Count how many lines below include the string "notebook". Only that number should appear in the reply.

-- Opening Marker --

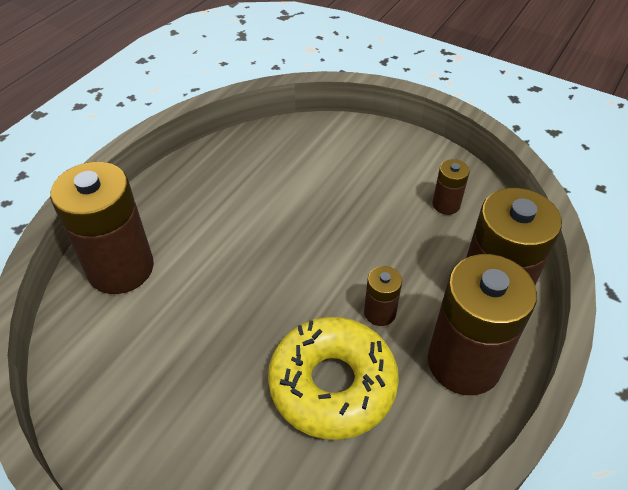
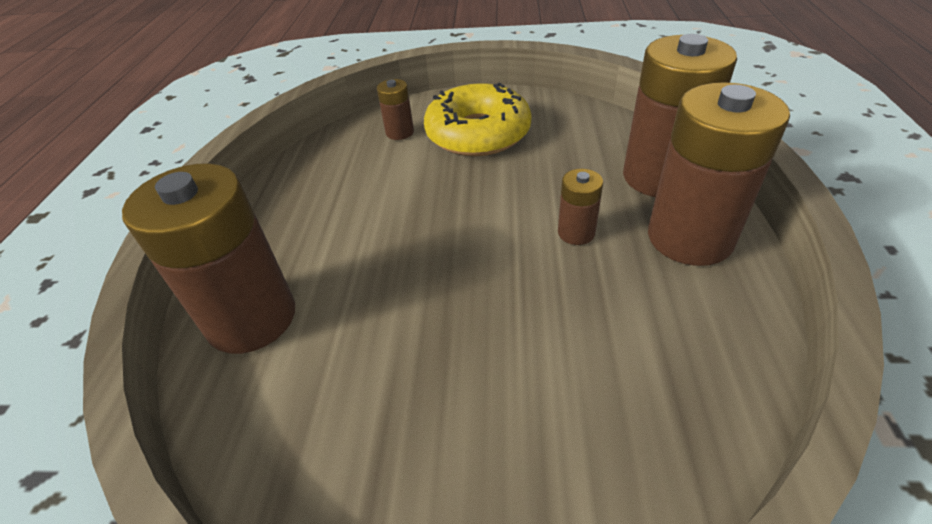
camera: 25 degrees left, 5 degrees down
(332, 384) = (588, 316): yellow donut -> yellow donut (478, 133)
(446, 204) = (556, 128): brown battery -> brown battery (400, 132)

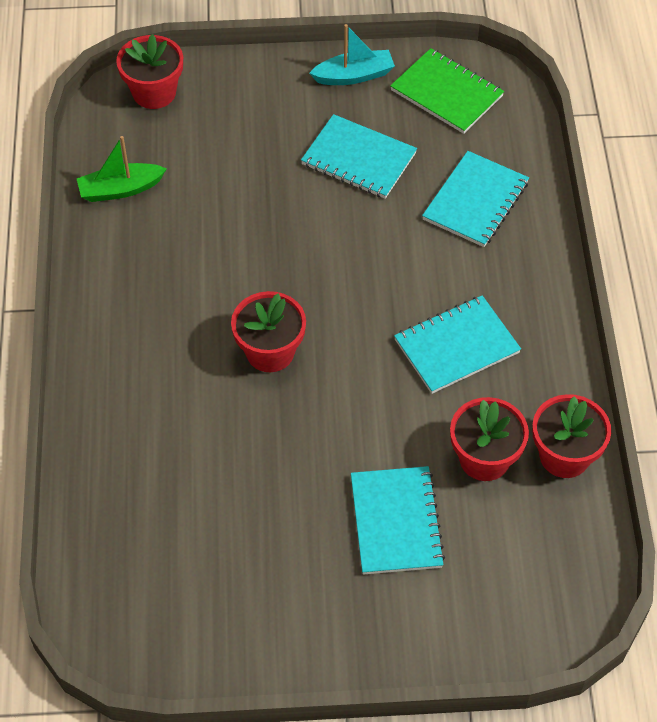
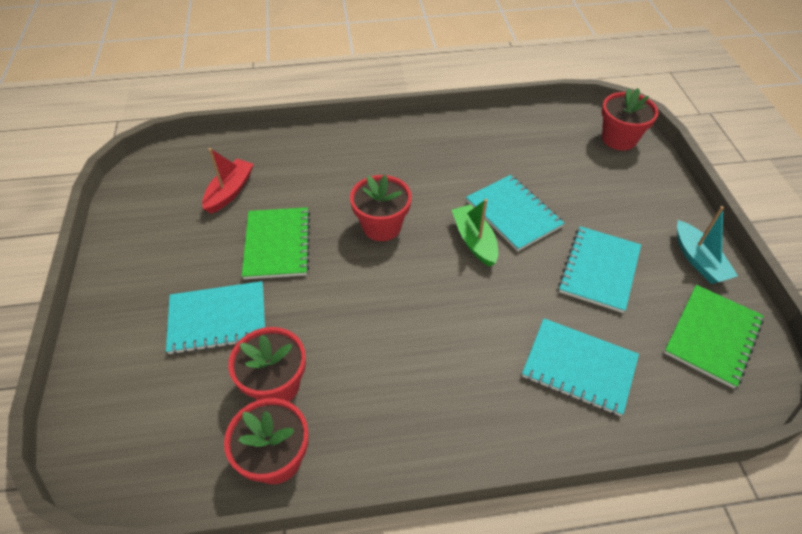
camera: 85 degrees right, 5 degrees down
(120, 189) = (518, 132): green boat -> green boat (474, 241)
(182, 526) = (230, 192): none -> red boat
(287, 464) = (277, 244): none -> green notebook
(456, 346) = (399, 357): turquoise notebook -> turquoise notebook (513, 214)

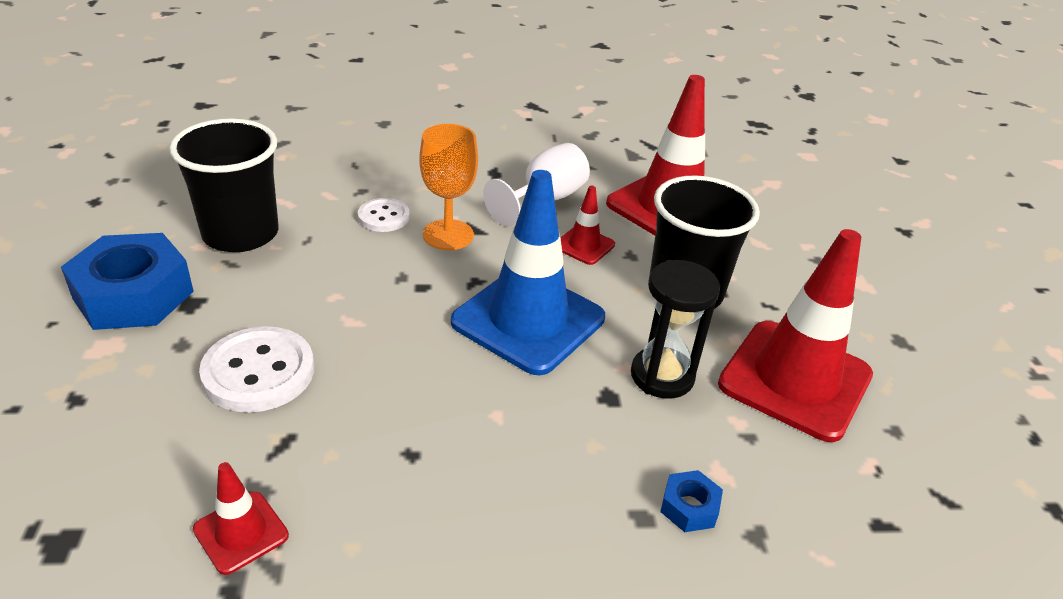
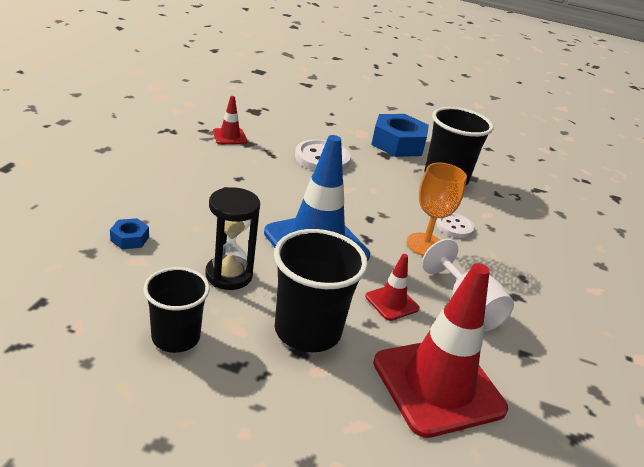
camera: 110 degrees right, 5 degrees down
(795, 379) = (176, 337): red traffic cone -> black cup

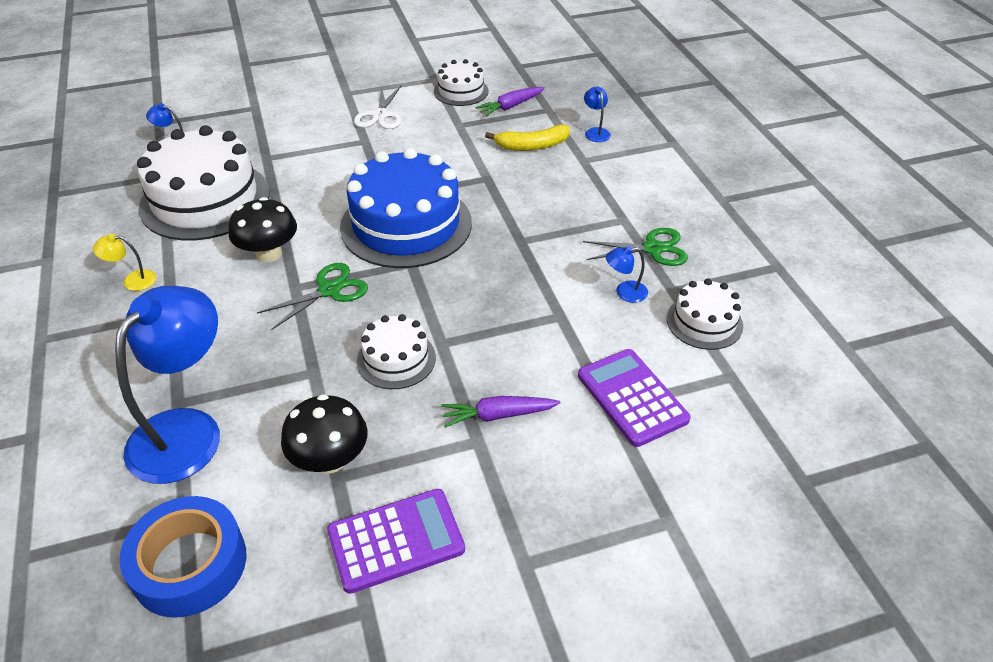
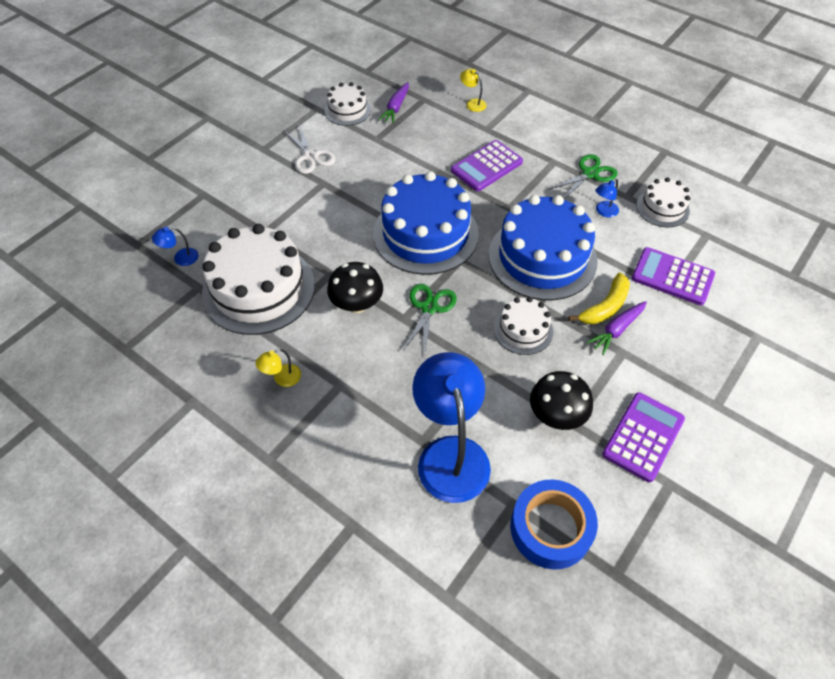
camera: 35 degrees left, 10 degrees up
(500, 302) = (542, 257): none -> blue cake
(532, 146) = (443, 133): yellow banana -> yellow banana (605, 307)
(542, 193) = (486, 166): none -> purple calculator
(595, 132) = (472, 103): blue lamp -> yellow lamp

-- Closing Marker --

# Reply to the task
2